TASK TO COMPLETE:
Reproduce the records below exactly, but leave their pictures out of the copy.

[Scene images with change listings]
____________________

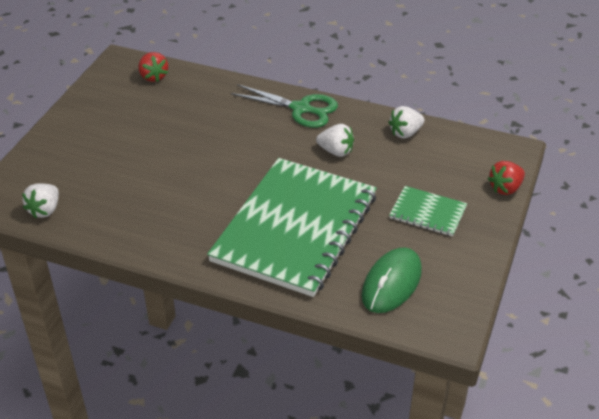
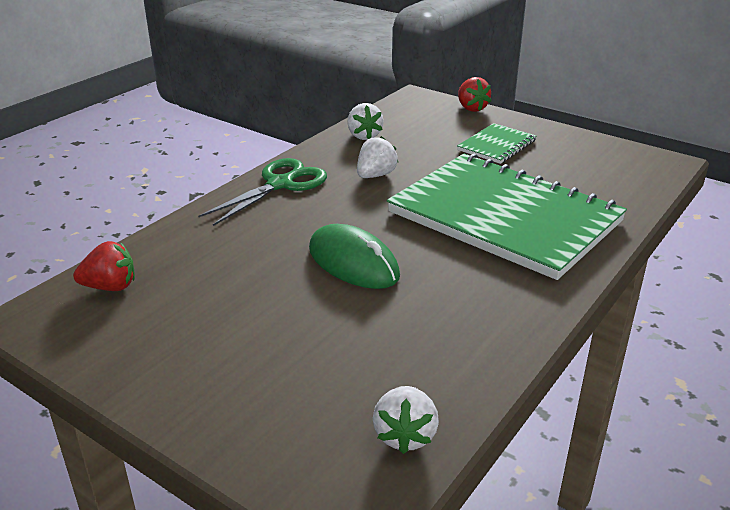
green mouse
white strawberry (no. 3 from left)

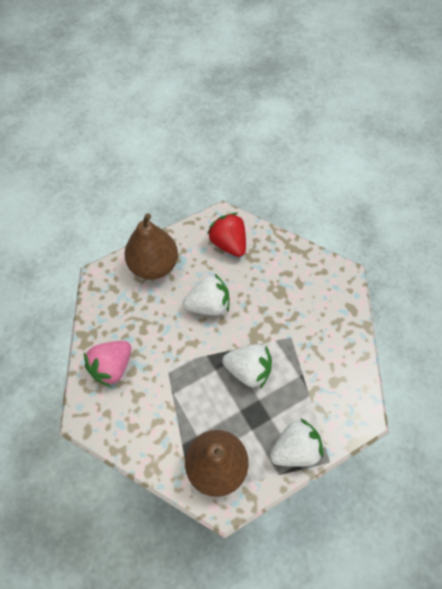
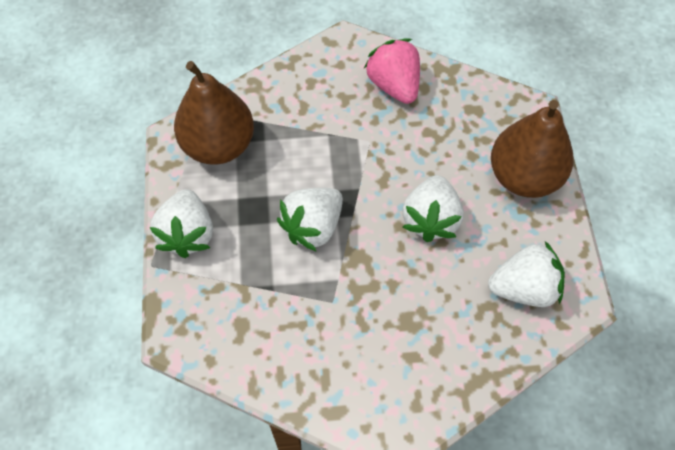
white strawberry (no. 4 from left)

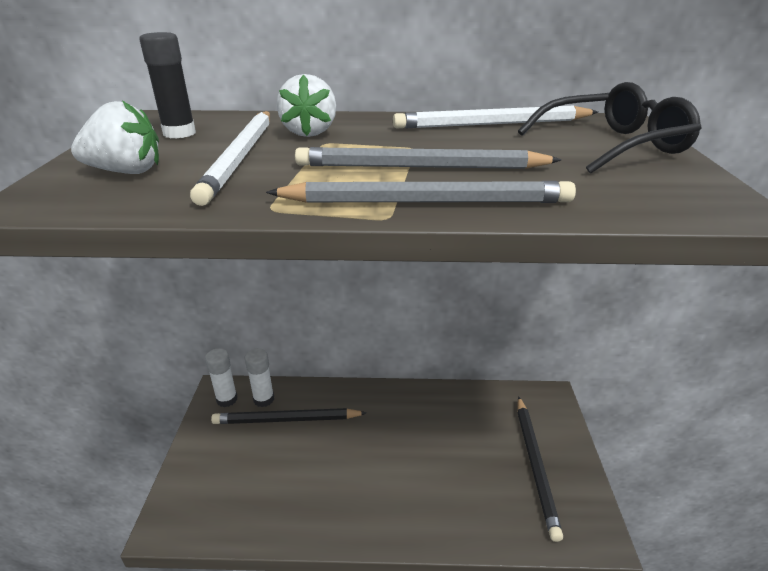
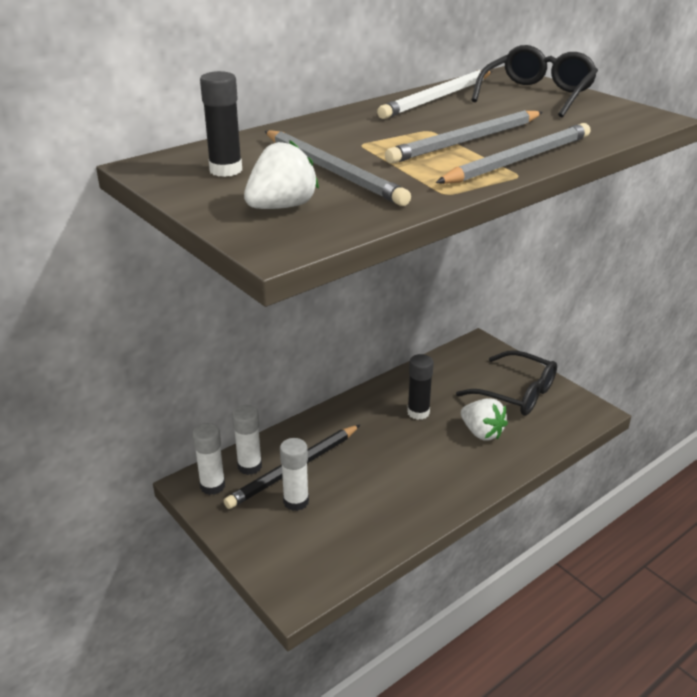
grey pencil (no. 1 from left)
white glue stick (no. 3 from left)
black glue stick (no. 2 from left)
black glasses (no. 1 from left)
white strawberry (no. 2 from left)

____________________

EXERCISE SOLUTION:
green mouse
white strawberry (no. 3 from left)

white strawberry (no. 4 from left)

grey pencil (no. 1 from left)
white glue stick (no. 3 from left)
black glue stick (no. 2 from left)
black glasses (no. 1 from left)
white strawberry (no. 2 from left)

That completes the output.